**Instructions for the task**
Establish how many lines in the material below include the word "none", then give the count alone.

**Material to process**
------------------------------------------------------------------------

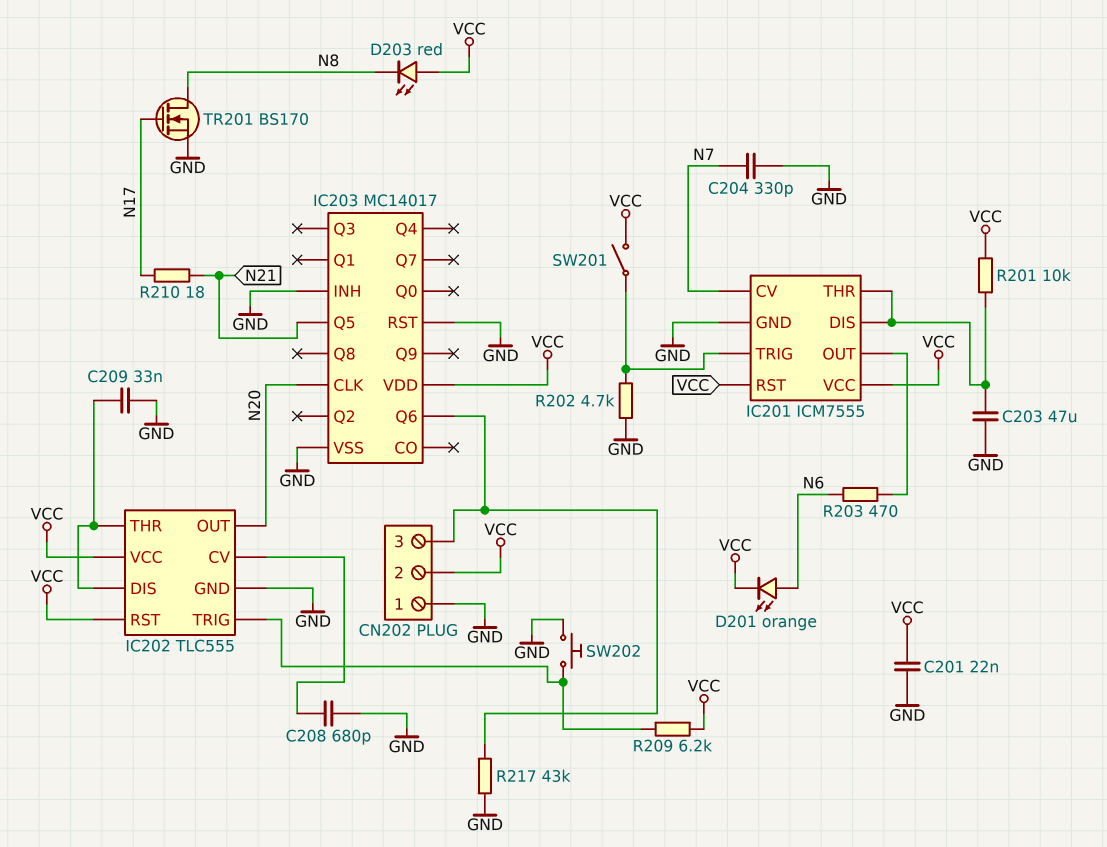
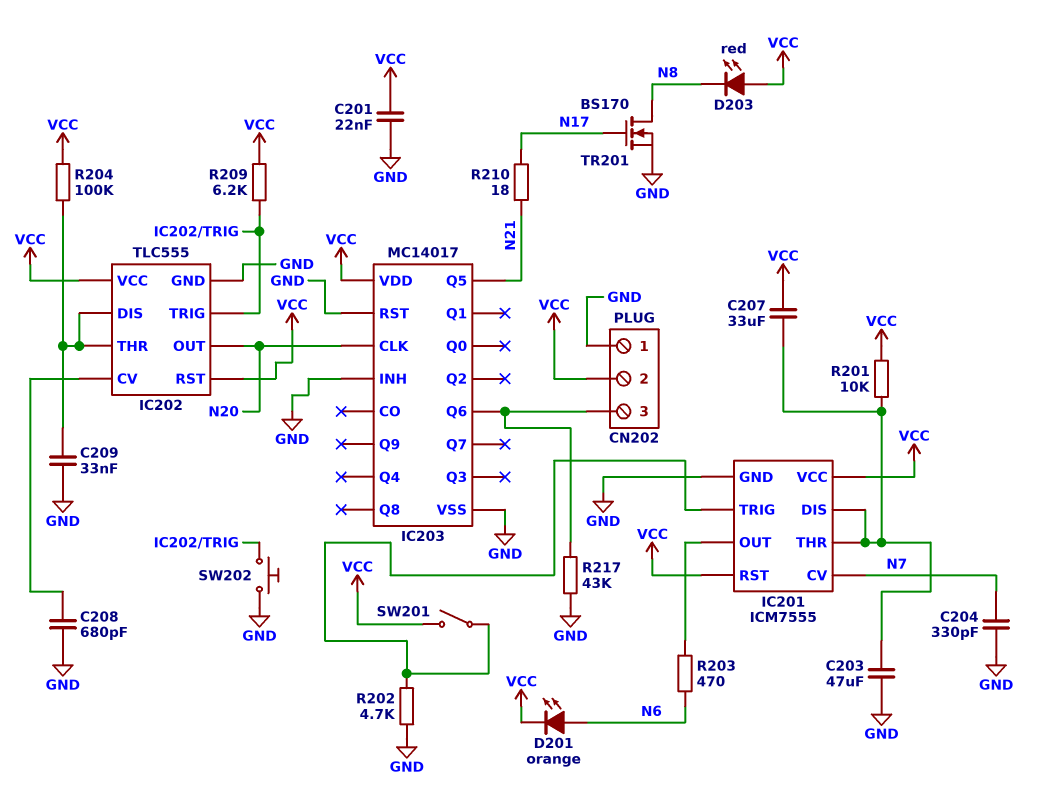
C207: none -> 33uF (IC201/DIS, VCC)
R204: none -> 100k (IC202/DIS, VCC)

------------------------------------------------------------------------

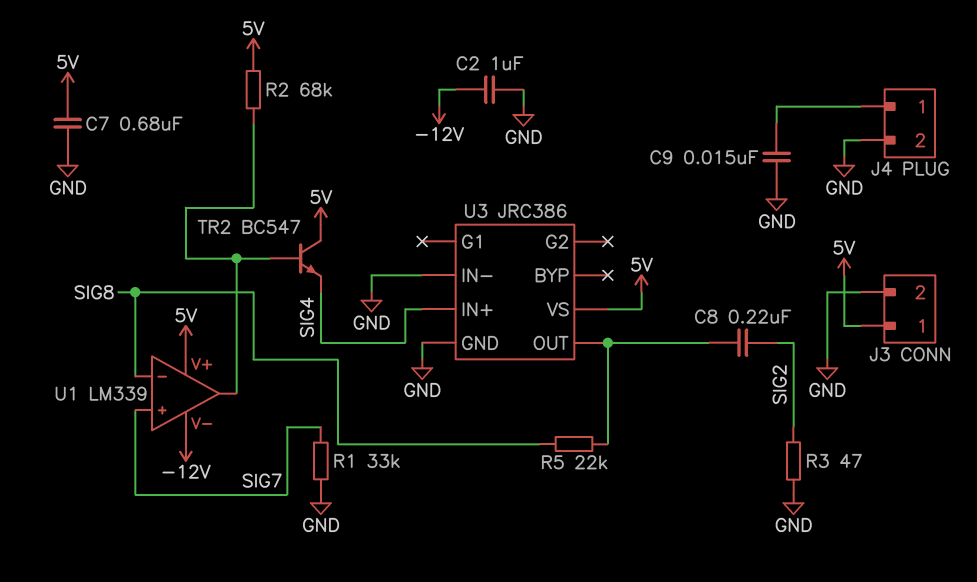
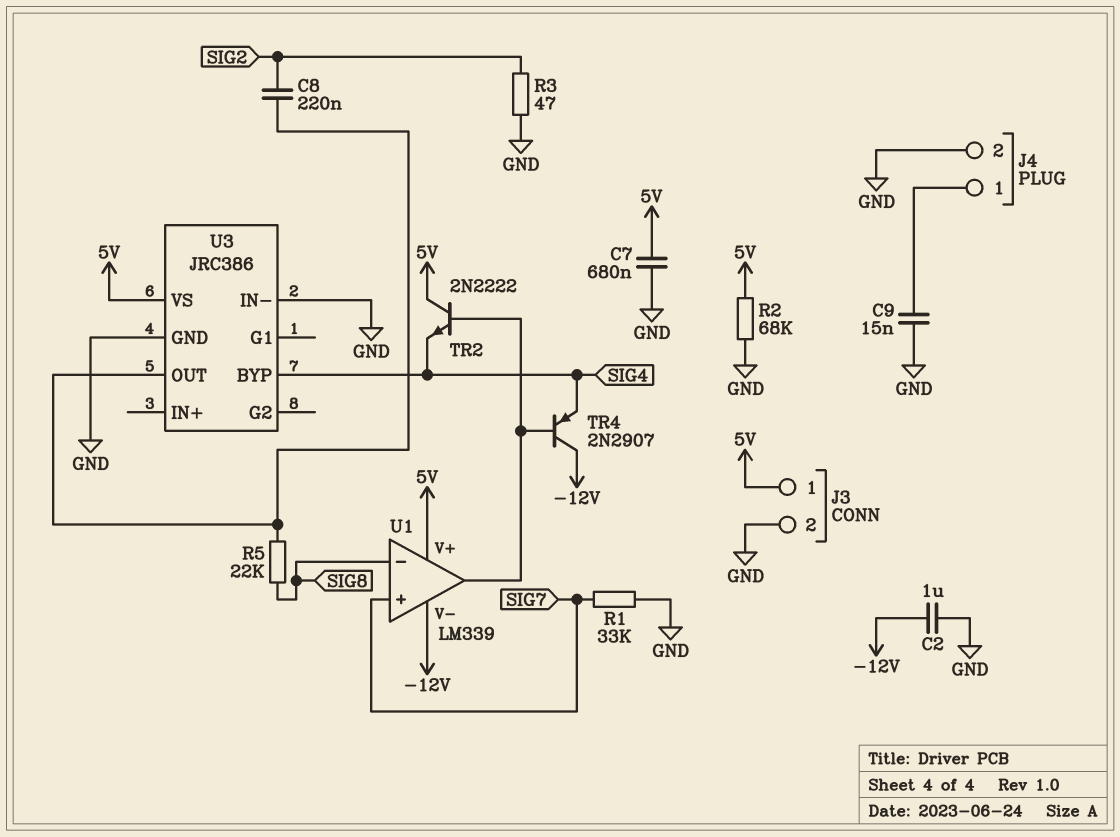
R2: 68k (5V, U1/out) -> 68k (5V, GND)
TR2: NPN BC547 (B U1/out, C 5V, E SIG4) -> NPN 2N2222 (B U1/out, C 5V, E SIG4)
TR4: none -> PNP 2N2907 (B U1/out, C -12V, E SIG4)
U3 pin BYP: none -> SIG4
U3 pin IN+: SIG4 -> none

------------------------------------------------------------------------

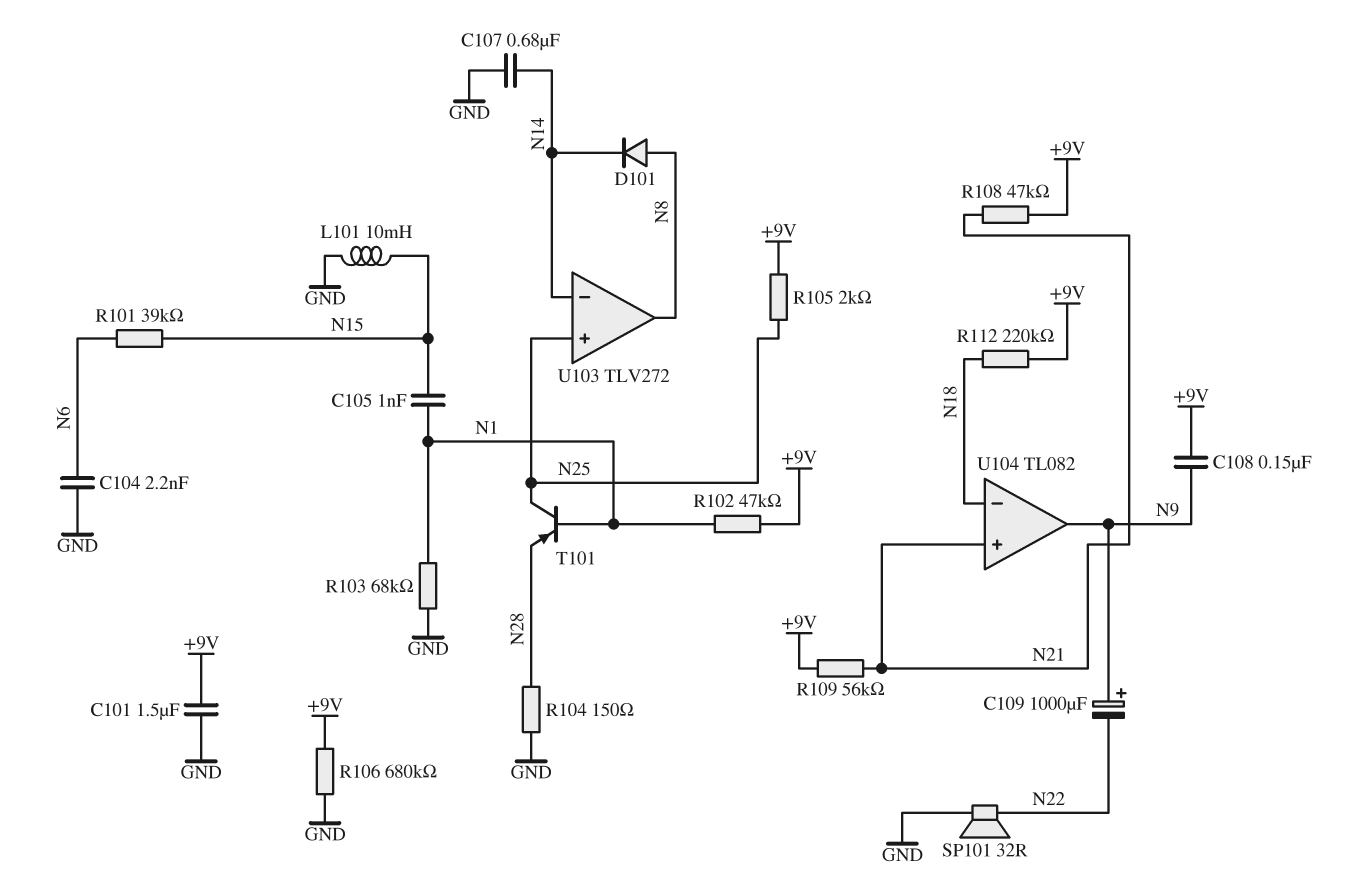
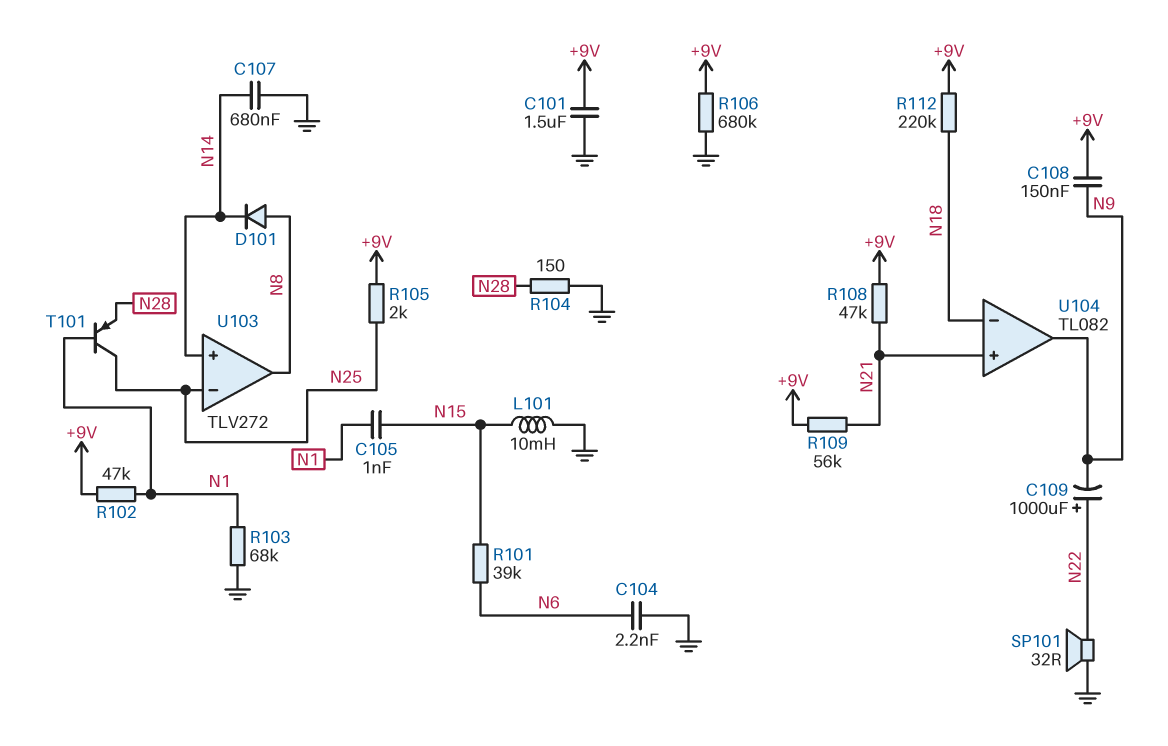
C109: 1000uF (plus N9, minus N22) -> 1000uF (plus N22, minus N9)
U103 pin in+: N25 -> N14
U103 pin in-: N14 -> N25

------------------------------------------------------------------------

**Output**
5